**HOW TO COMPLETE THIS TASK:**
The records below are to be reproduced word for word.

**RECORDS SHOWN:**
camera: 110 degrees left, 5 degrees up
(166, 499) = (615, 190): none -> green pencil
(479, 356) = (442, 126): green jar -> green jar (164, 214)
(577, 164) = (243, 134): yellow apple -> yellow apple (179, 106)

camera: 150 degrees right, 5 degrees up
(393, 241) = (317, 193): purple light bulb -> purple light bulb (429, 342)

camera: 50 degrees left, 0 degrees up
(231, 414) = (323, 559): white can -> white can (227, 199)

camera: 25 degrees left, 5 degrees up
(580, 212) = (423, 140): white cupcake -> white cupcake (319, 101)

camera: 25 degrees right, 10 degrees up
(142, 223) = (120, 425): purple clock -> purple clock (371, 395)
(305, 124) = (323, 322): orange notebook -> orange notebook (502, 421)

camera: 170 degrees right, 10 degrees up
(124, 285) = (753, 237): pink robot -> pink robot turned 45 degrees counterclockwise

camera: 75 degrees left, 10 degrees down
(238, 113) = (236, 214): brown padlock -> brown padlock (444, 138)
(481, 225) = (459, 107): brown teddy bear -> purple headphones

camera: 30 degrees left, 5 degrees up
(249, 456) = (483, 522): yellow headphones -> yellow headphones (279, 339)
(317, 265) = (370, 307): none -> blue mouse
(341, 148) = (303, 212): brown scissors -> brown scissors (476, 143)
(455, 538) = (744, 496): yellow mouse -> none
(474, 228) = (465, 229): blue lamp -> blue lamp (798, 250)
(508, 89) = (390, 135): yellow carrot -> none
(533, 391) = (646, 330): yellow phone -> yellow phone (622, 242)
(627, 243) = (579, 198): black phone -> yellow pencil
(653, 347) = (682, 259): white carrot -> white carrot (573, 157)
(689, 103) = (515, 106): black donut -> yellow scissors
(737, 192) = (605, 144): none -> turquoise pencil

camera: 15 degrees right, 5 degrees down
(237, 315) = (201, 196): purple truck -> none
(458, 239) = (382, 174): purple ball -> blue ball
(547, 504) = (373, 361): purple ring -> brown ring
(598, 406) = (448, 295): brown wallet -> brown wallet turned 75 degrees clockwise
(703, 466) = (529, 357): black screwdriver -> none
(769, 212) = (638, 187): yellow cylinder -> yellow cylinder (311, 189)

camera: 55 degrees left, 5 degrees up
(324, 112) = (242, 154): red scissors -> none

**RESULT OF THIS EXERCISE:**
camera: 110 degrees left, 5 degrees up
(166, 499) = (615, 190): none -> green pencil
(479, 356) = (442, 126): green jar -> green jar (164, 214)
(577, 164) = (243, 134): yellow apple -> yellow apple (179, 106)

camera: 150 degrees right, 5 degrees up
(393, 241) = (317, 193): purple light bulb -> purple light bulb (429, 342)

camera: 50 degrees left, 0 degrees up
(231, 414) = (323, 559): white can -> white can (227, 199)

camera: 25 degrees left, 5 degrees up
(580, 212) = (423, 140): white cupcake -> white cupcake (319, 101)

camera: 25 degrees right, 10 degrees up
(142, 223) = (120, 425): purple clock -> purple clock (371, 395)
(305, 124) = (323, 322): orange notebook -> orange notebook (502, 421)

camera: 170 degrees right, 10 degrees up
(124, 285) = (753, 237): pink robot -> pink robot turned 45 degrees counterclockwise

camera: 75 degrees left, 10 degrees down
(238, 113) = (236, 214): brown padlock -> brown padlock (444, 138)
(481, 225) = (459, 107): brown teddy bear -> purple headphones

camera: 30 degrees left, 5 degrees up
(249, 456) = (483, 522): yellow headphones -> yellow headphones (279, 339)
(317, 265) = (370, 307): none -> blue mouse
(341, 148) = (303, 212): brown scissors -> brown scissors (476, 143)
(455, 538) = (744, 496): yellow mouse -> none
(474, 228) = (465, 229): blue lamp -> blue lamp (798, 250)
(508, 89) = (390, 135): yellow carrot -> none
(533, 391) = (646, 330): yellow phone -> yellow phone (622, 242)
(627, 243) = (579, 198): black phone -> yellow pencil
(653, 347) = (682, 259): white carrot -> white carrot (573, 157)
(689, 103) = (515, 106): black donut -> yellow scissors
(737, 192) = (605, 144): none -> turquoise pencil

camera: 15 degrees right, 5 degrees down
(237, 315) = (201, 196): purple truck -> none
(458, 239) = (382, 174): purple ball -> blue ball
(547, 504) = (373, 361): purple ring -> brown ring
(598, 406) = (448, 295): brown wallet -> brown wallet turned 75 degrees clockwise
(703, 466) = (529, 357): black screwdriver -> none
(769, 212) = (638, 187): yellow cylinder -> yellow cylinder (311, 189)

camera: 55 degrees left, 5 degrees up
(324, 112) = (242, 154): red scissors -> none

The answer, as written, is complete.